◆ **Exercise materials**
____________________

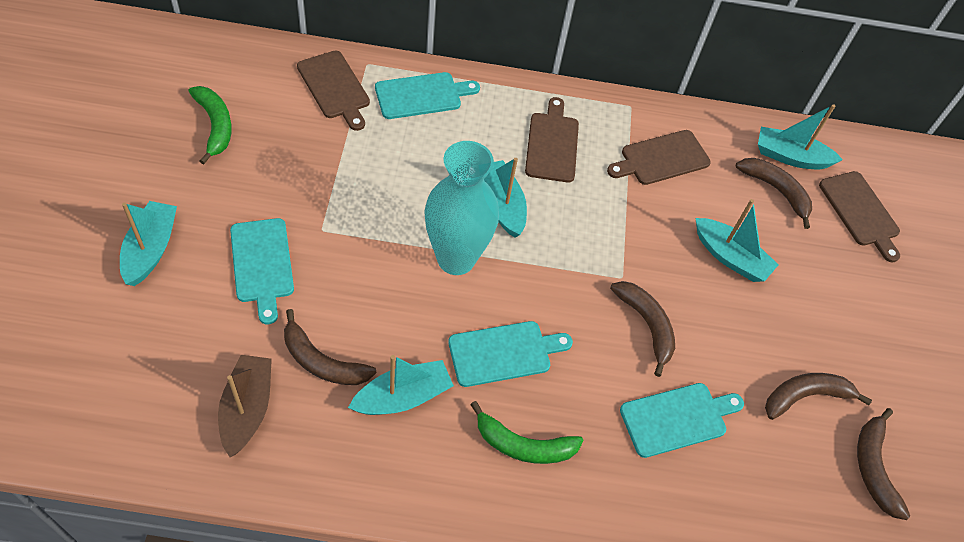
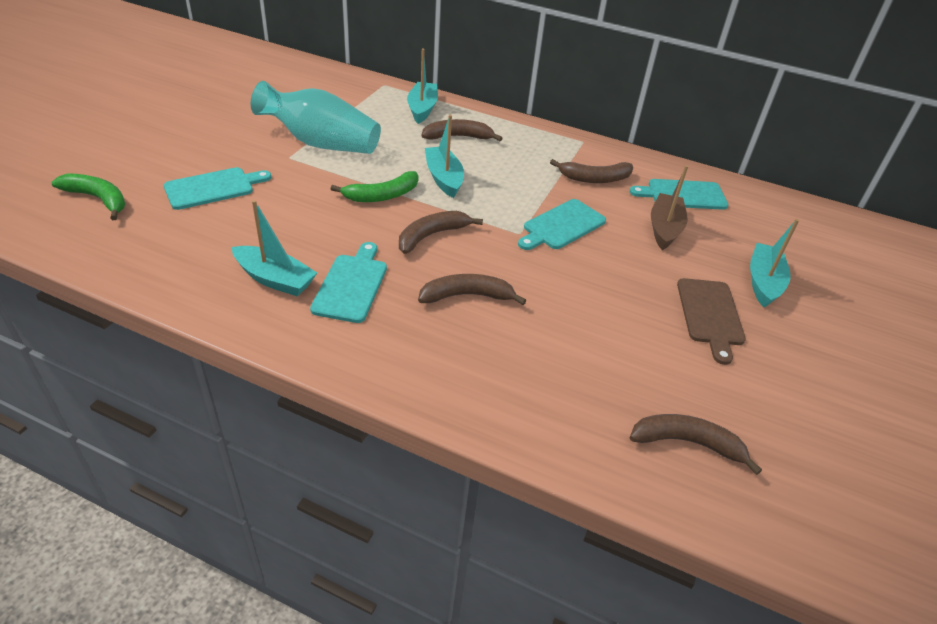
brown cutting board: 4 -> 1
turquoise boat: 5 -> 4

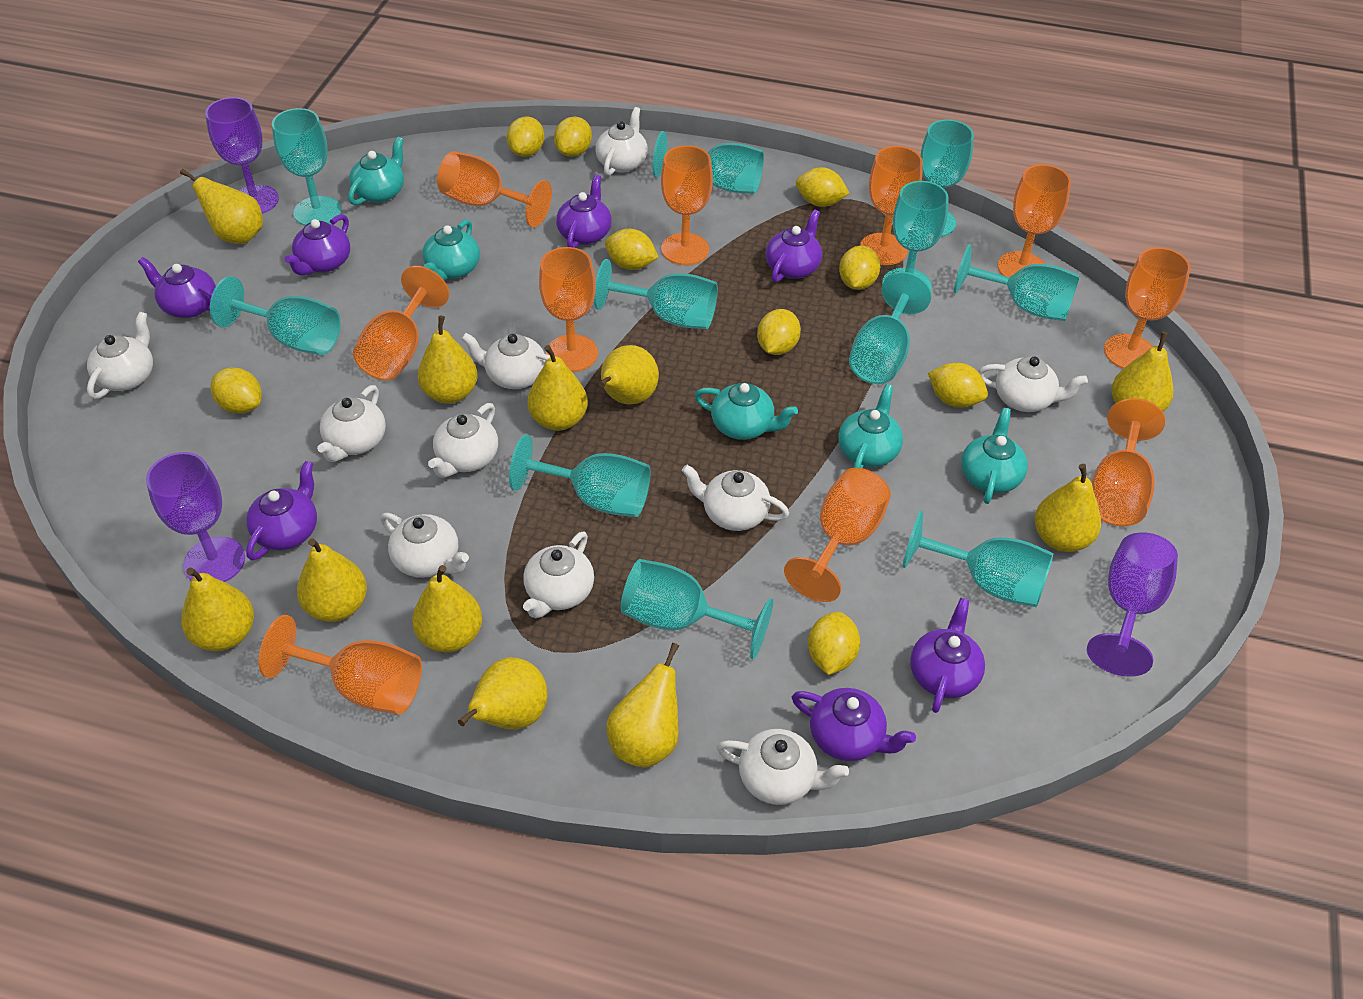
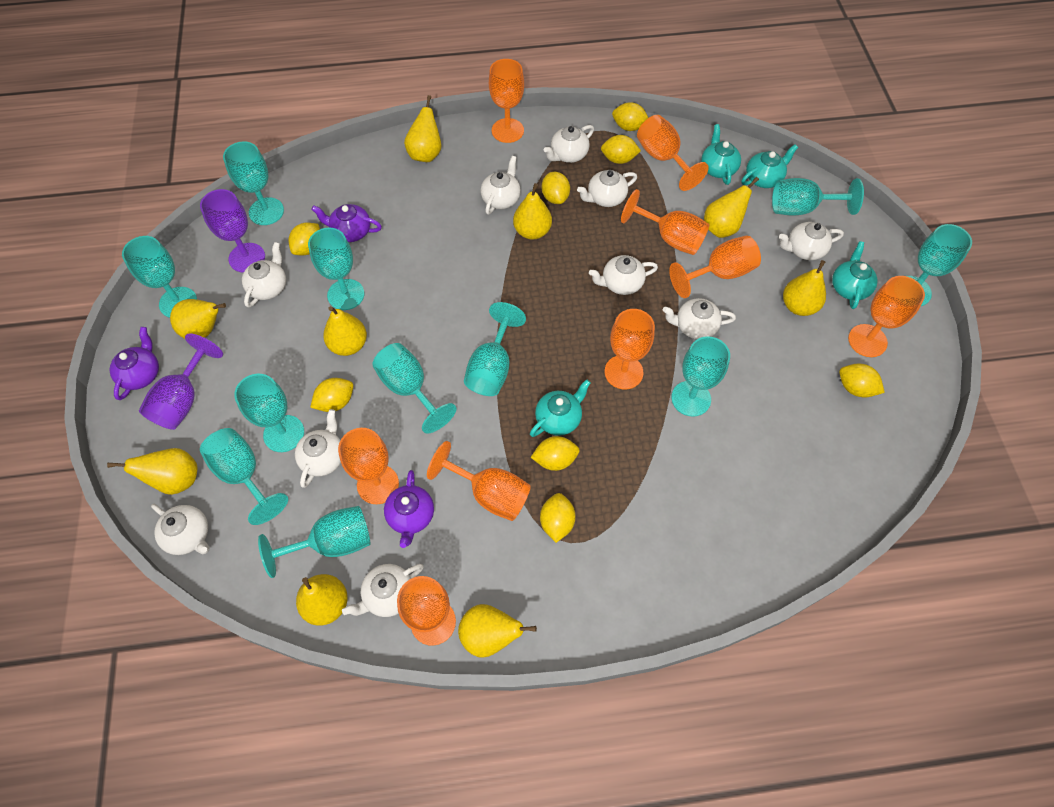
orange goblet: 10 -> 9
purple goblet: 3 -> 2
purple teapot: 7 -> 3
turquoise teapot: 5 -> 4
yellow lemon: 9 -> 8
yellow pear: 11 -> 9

____________________

◆ **Exercise directions**
Only the lines from the one with "orange goblet: 10 -> 9" through the end of the data belong in the answer, each reproduced exactly.

◆ **Answer box**
orange goblet: 10 -> 9
purple goblet: 3 -> 2
purple teapot: 7 -> 3
turquoise teapot: 5 -> 4
yellow lemon: 9 -> 8
yellow pear: 11 -> 9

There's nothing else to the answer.